Stored dataset items:
%%
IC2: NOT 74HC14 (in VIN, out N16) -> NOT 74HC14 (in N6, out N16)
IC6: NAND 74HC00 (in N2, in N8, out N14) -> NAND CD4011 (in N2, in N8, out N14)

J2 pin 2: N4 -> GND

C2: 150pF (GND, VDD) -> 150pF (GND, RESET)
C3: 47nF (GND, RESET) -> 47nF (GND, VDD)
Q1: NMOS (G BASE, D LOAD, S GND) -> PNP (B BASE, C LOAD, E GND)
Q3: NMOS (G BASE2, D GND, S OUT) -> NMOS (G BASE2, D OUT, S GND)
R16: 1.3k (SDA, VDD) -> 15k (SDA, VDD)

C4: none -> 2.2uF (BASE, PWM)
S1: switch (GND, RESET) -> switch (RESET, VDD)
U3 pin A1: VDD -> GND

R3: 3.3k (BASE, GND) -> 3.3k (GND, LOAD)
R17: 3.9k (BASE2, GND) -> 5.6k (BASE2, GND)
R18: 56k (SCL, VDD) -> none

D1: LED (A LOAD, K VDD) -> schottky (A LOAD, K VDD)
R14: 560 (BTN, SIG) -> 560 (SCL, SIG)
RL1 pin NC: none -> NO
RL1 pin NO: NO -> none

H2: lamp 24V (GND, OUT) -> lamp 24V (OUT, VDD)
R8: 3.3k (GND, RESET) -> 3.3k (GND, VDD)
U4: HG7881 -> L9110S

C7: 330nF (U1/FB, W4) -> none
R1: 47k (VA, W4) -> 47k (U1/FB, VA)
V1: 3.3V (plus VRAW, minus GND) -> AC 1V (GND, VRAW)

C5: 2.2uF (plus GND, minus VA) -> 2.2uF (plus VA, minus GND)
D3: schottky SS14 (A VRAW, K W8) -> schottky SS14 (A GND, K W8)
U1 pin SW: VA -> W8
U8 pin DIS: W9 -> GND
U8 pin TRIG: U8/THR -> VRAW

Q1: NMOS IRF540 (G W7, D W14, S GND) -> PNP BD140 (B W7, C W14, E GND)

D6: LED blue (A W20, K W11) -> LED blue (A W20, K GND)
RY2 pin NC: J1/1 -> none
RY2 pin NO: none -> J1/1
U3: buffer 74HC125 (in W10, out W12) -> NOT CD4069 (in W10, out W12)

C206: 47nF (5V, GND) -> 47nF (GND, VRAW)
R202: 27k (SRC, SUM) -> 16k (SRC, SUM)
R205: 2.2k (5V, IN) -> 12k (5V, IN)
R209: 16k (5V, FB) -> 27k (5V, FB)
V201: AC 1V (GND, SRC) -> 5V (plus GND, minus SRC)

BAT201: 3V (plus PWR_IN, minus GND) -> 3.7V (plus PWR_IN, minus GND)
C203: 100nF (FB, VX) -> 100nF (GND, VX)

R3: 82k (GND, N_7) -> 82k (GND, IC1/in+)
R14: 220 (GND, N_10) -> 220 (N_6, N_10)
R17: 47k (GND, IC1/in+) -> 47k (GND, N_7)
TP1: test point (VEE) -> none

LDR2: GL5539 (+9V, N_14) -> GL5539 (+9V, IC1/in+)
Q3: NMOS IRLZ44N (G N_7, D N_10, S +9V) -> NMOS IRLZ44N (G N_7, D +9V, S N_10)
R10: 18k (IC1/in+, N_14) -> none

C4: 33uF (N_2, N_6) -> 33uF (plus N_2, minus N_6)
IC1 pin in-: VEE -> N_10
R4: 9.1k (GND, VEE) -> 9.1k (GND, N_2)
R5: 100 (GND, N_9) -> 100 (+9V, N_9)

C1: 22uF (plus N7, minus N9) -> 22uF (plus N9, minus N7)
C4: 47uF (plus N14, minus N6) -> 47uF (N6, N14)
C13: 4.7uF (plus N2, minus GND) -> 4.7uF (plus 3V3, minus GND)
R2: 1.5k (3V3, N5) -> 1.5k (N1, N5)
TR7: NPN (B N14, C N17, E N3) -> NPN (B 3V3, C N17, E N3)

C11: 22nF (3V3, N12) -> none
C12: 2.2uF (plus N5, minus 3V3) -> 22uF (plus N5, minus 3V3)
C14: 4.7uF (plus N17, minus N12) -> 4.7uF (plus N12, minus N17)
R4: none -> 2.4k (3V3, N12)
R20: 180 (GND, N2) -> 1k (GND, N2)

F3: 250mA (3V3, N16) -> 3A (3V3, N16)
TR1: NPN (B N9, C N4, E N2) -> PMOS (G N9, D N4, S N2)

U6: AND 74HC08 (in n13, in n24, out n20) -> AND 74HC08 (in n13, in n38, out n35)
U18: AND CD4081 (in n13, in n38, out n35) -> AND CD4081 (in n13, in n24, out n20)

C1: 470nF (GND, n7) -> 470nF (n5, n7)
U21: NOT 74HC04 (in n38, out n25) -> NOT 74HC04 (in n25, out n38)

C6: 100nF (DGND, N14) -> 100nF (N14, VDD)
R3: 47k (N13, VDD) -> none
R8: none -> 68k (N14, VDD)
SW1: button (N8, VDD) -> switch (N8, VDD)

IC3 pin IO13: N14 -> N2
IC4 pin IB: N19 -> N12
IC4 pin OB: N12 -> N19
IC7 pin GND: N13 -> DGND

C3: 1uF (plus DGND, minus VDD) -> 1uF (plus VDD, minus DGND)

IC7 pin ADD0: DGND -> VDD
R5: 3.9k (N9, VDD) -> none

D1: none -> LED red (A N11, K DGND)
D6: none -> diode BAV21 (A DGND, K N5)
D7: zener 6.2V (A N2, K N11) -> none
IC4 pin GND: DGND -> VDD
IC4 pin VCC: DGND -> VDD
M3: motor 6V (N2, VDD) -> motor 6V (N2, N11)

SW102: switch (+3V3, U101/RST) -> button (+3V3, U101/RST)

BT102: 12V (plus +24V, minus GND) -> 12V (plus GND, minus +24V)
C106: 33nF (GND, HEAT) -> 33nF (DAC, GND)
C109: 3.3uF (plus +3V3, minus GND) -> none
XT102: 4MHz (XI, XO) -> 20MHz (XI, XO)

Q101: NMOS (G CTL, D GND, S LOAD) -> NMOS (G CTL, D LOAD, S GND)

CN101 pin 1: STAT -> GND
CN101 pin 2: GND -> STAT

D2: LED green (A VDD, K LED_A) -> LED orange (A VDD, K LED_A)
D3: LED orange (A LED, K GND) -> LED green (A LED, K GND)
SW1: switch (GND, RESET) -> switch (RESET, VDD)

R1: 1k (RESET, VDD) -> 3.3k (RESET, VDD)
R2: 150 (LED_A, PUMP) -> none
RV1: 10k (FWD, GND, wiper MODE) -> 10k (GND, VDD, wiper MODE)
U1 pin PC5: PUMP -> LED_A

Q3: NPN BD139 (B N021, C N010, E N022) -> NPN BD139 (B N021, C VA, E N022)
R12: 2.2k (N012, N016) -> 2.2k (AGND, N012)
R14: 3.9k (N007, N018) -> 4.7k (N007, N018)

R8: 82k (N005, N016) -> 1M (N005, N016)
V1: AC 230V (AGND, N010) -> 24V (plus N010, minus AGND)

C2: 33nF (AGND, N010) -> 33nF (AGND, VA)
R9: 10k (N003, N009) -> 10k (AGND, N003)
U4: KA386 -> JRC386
%%
**DIRECTIONS:**
Write out exactly the lines above between the line with "C5: 2.2uF (plus" and the line with "U3: buffer 74HC125", inclusive, and nothing beyond them.

**TASK SOLUTION:**
C5: 2.2uF (plus GND, minus VA) -> 2.2uF (plus VA, minus GND)
D3: schottky SS14 (A VRAW, K W8) -> schottky SS14 (A GND, K W8)
U1 pin SW: VA -> W8
U8 pin DIS: W9 -> GND
U8 pin TRIG: U8/THR -> VRAW

Q1: NMOS IRF540 (G W7, D W14, S GND) -> PNP BD140 (B W7, C W14, E GND)

D6: LED blue (A W20, K W11) -> LED blue (A W20, K GND)
RY2 pin NC: J1/1 -> none
RY2 pin NO: none -> J1/1
U3: buffer 74HC125 (in W10, out W12) -> NOT CD4069 (in W10, out W12)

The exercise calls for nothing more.